Before-and-after scene images
[Start of section]

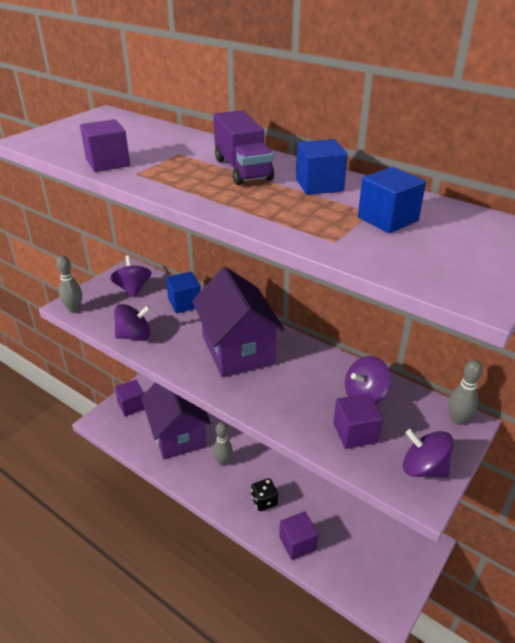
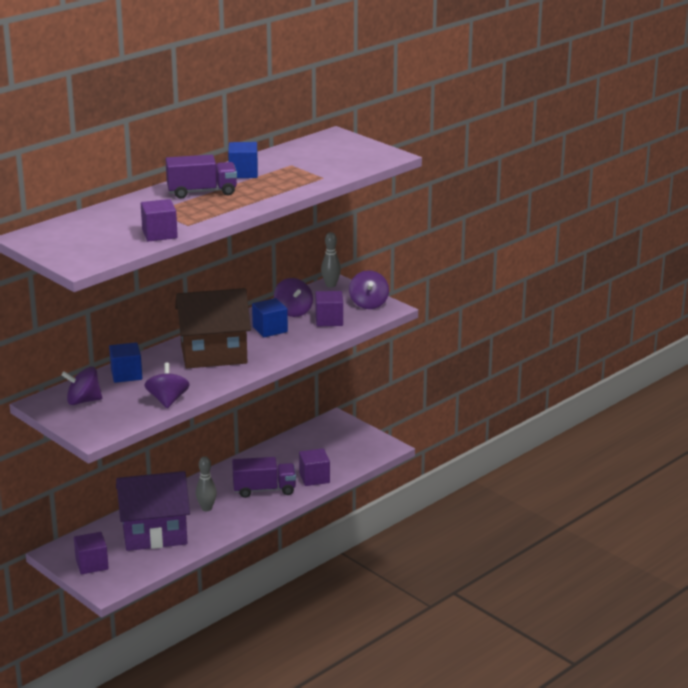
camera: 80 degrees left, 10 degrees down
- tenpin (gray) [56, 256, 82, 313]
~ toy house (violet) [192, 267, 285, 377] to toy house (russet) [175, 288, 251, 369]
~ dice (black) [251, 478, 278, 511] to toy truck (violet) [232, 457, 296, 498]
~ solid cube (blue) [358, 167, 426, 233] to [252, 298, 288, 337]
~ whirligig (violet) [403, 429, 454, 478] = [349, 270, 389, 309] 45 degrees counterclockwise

[End of section]

Your assignment »
Which lines run from the one holding "- tenpin (gray) [56, 256, 82, 313]" through the end of the data? Write them out exactly, ends included, and add nothing.

Answer box »
- tenpin (gray) [56, 256, 82, 313]
~ toy house (violet) [192, 267, 285, 377] to toy house (russet) [175, 288, 251, 369]
~ dice (black) [251, 478, 278, 511] to toy truck (violet) [232, 457, 296, 498]
~ solid cube (blue) [358, 167, 426, 233] to [252, 298, 288, 337]
~ whirligig (violet) [403, 429, 454, 478] = [349, 270, 389, 309] 45 degrees counterclockwise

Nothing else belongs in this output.